## [ACTION ITEM]
Return each line of the records below in which the string "orange" turns up.

********************

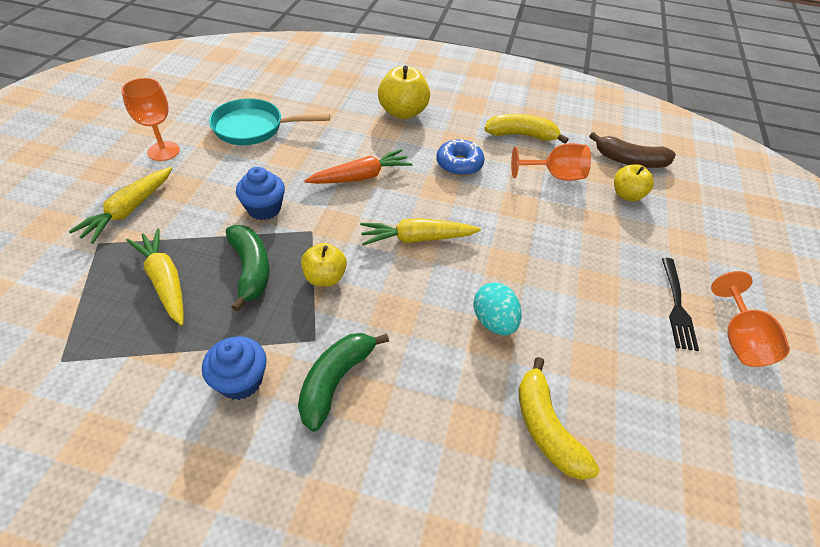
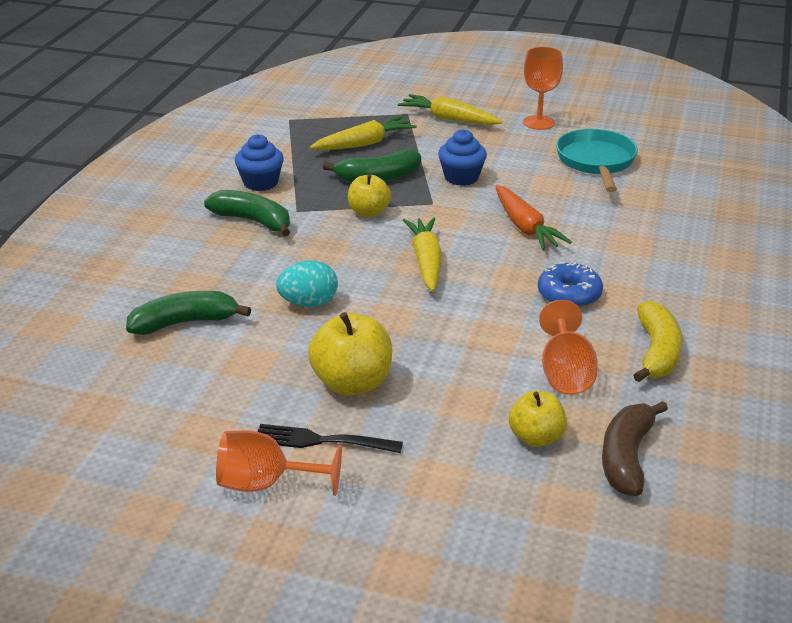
camera: 95 degrees right, 15 degrees down
yellow apple [378,66,430,119] -> yellow apple moved to [308,312,392,395]
yellow banana [518,357,600,480] -> green banana [126,291,251,335]

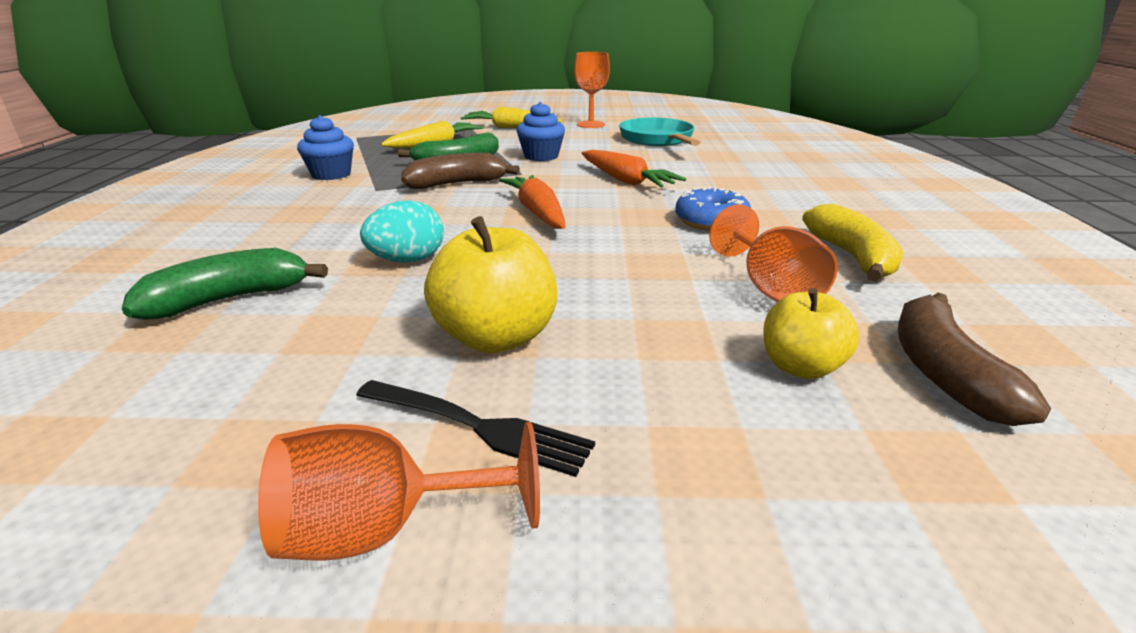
camera: 15 degrees left, 5 degrees down
green banana [204,190,290,236] -> none
black fork [257,424,403,453] -> black fork turned 150 degrees counterclockwise [356,380,595,477]
yellow apple [348,174,391,217] -> brown banana [401,153,520,189]
yellow carrot [403,217,442,292] -> orange carrot [499,175,565,229]

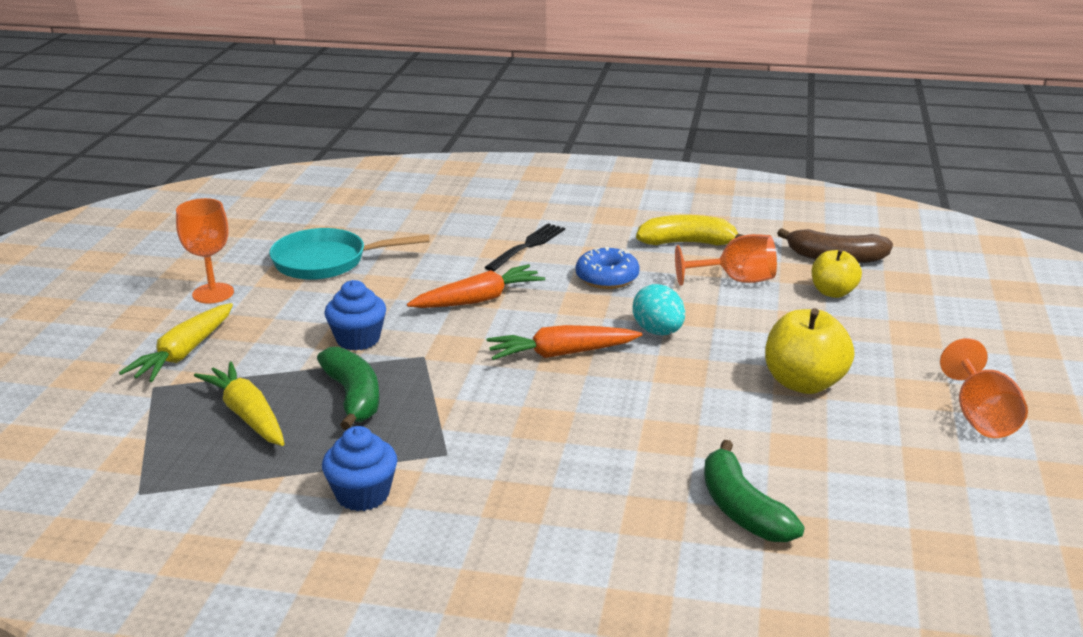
camera: 80 degrees left, 0 degrees up
black fork [356,380,595,477] -> black fork moved to [484,223,565,272]
turquoise egg [360,200,444,263] -> turquoise egg moved to [633,284,685,335]
brown banana [401,153,520,189] -> none

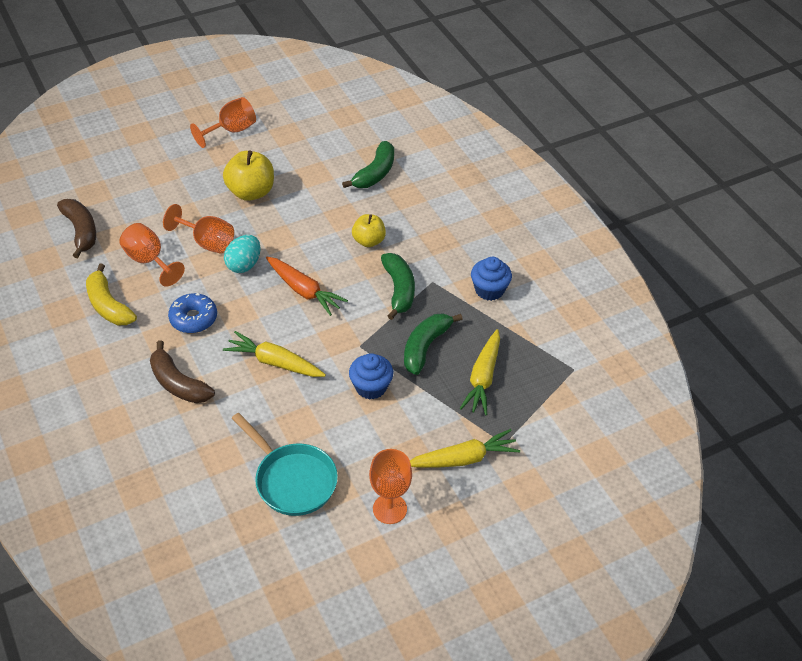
camera: 130 degrees left, 20 degrees up
orange carrot [407,264,545,308] -> yellow carrot [223,331,326,377]
black fork [484,223,565,272] -> brown banana [150,340,215,403]
yellow apple [812,249,862,298] -> yellow apple moved to [352,214,386,247]
none -> orange goblet [163,204,234,253]
none -> green banana [381,253,415,320]

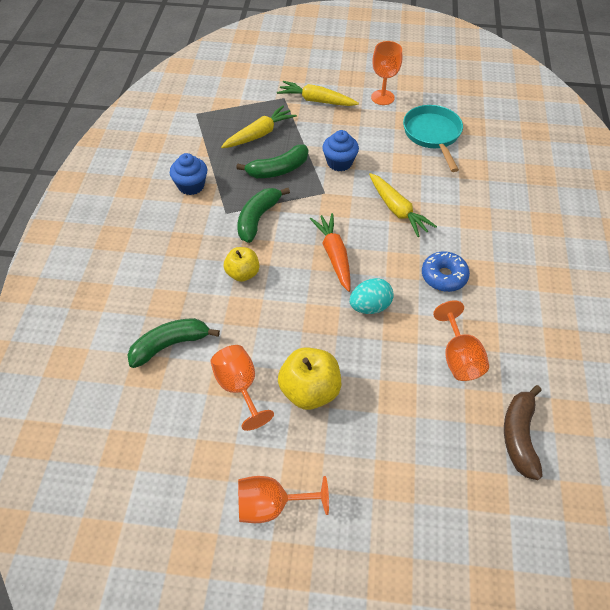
camera: 145 degrees left, 5 degrees up
yellow banana [86,264,137,325] -> none
brown banana [150,340,215,403] -> none
orange goblet [163,204,234,253] -> orange goblet moved to [210,345,274,431]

********************

## [FINISHED TASK]
yellow carrot [403,217,442,292] -> orange carrot [499,175,565,229]
orange carrot [407,264,545,308] -> yellow carrot [223,331,326,377]
none -> orange goblet [163,204,234,253]
orange goblet [163,204,234,253] -> orange goblet moved to [210,345,274,431]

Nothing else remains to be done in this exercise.